Data for processing Start Marker

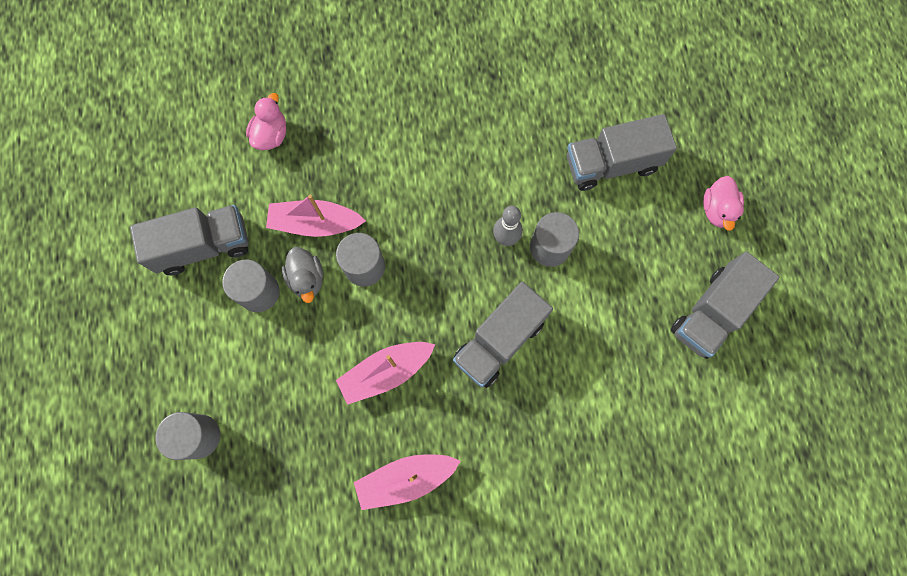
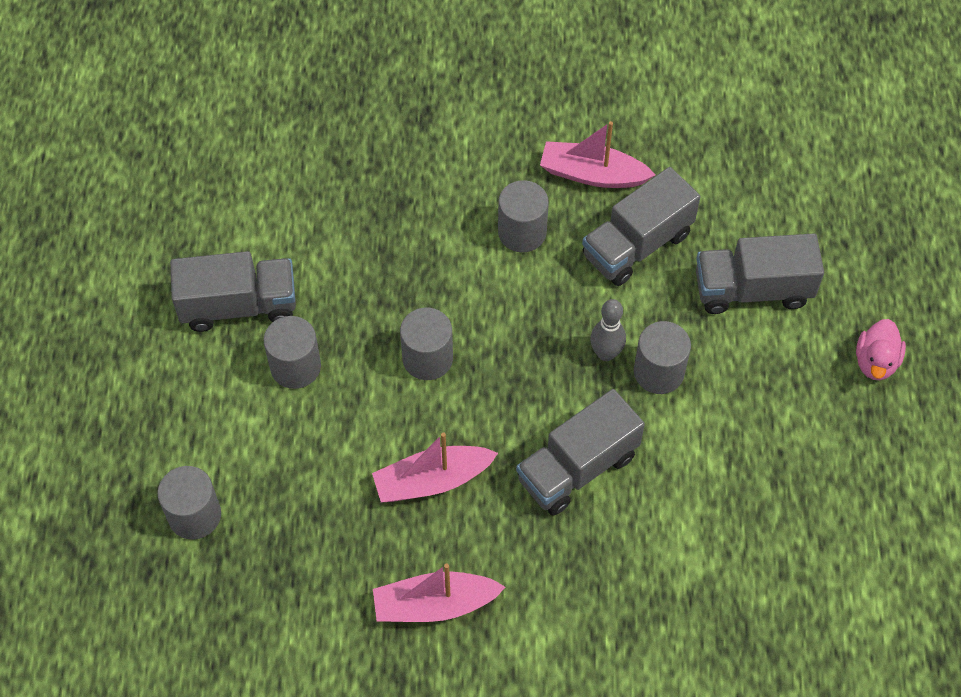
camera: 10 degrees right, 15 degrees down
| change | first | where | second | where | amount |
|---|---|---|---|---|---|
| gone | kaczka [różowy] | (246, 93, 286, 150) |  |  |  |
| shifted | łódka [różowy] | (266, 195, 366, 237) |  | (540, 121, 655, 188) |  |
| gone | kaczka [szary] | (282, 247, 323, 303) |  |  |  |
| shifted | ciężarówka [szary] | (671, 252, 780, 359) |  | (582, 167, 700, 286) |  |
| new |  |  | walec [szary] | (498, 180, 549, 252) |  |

Data for processing End Marker
Data for processing Start Marker

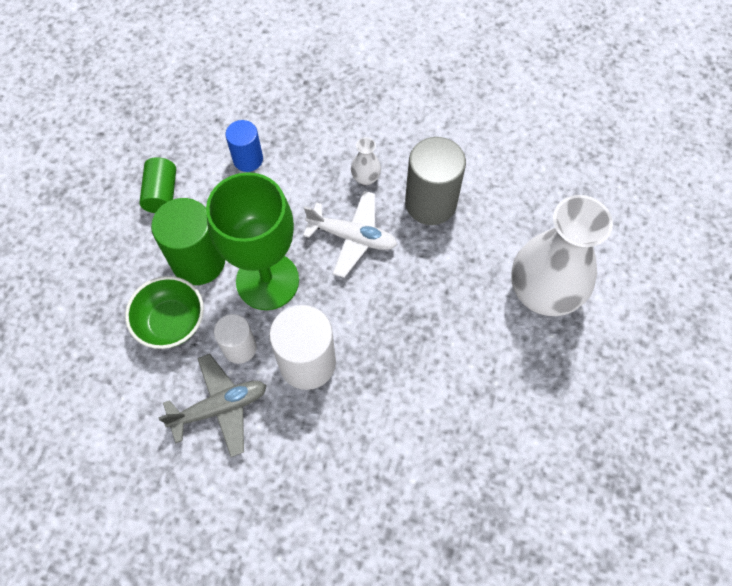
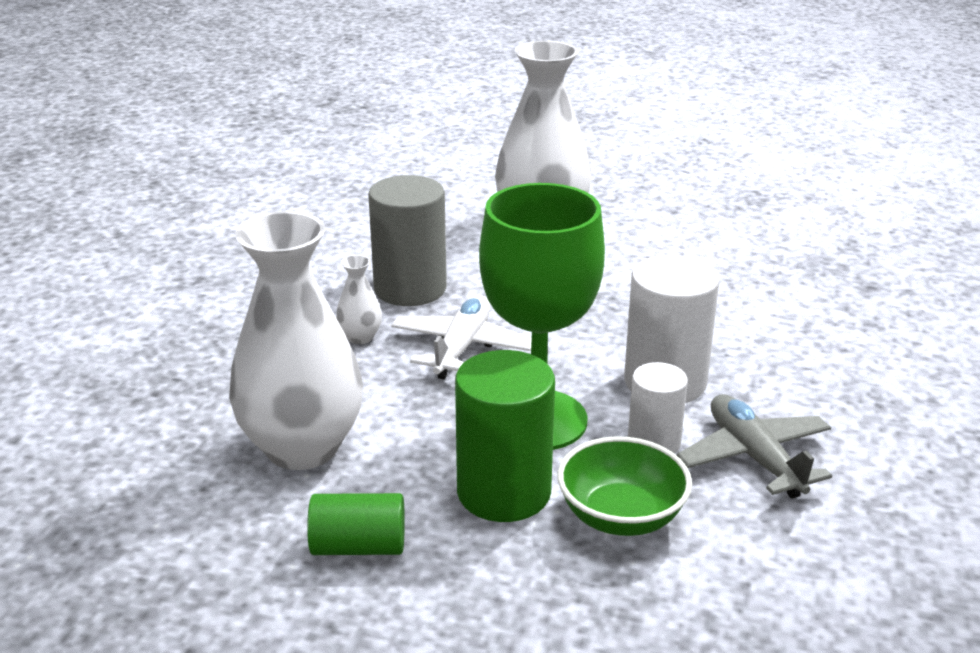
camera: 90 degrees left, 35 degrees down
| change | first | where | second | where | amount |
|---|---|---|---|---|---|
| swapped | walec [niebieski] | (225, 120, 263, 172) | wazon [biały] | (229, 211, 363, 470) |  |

Data for processing End Marker

Set down exactly the lines of the data above, beginning with the line that has "shifted | ciężarówka" and ending with the line that has "walec [szary] |", and no others.

> Answer to the problem
| shifted | ciężarówka [szary] | (671, 252, 780, 359) |  | (582, 167, 700, 286) |  |
| new |  |  | walec [szary] | (498, 180, 549, 252) |  |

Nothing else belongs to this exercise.